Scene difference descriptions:
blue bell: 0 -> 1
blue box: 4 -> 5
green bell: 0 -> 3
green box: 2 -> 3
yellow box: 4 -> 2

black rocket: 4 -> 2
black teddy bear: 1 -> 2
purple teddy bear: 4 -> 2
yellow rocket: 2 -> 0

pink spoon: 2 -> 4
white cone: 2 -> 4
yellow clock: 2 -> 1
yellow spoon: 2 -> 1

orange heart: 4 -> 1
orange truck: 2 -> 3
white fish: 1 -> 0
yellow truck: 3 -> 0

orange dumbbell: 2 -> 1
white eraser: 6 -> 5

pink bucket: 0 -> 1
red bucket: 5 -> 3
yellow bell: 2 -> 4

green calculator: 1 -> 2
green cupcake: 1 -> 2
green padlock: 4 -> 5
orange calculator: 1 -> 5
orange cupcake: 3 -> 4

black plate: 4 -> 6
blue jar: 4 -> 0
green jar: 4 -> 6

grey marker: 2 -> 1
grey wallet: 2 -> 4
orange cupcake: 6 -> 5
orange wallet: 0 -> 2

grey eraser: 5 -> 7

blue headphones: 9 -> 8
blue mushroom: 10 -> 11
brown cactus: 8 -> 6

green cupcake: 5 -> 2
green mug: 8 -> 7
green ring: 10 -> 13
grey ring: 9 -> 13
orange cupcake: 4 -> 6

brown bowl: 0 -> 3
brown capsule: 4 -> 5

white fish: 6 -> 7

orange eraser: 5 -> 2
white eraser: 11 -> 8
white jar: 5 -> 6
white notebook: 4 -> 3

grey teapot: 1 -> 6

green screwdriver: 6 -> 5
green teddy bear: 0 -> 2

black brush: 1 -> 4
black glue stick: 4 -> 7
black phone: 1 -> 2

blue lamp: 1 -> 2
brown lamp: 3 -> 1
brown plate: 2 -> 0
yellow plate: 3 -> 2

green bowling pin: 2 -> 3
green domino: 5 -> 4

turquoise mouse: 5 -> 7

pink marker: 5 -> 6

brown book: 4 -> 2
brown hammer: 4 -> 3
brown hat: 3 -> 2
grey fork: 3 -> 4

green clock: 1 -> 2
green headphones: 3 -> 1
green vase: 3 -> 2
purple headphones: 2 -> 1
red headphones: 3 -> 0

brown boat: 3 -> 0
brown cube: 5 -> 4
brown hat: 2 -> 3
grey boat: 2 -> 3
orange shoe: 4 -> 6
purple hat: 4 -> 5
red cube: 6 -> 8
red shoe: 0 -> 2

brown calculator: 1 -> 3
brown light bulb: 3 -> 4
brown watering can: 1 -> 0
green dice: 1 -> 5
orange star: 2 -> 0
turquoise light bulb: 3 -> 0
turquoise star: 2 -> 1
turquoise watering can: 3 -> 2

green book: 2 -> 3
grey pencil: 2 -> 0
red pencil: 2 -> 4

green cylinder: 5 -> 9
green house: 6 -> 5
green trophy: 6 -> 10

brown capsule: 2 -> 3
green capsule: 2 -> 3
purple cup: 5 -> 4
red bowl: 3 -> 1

--- WORK TO BE COMPLETED ---
In which lines of the records does the word "eraser" appear? Copy each of them.

--- RESPONSE AREA ---
white eraser: 6 -> 5
grey eraser: 5 -> 7
orange eraser: 5 -> 2
white eraser: 11 -> 8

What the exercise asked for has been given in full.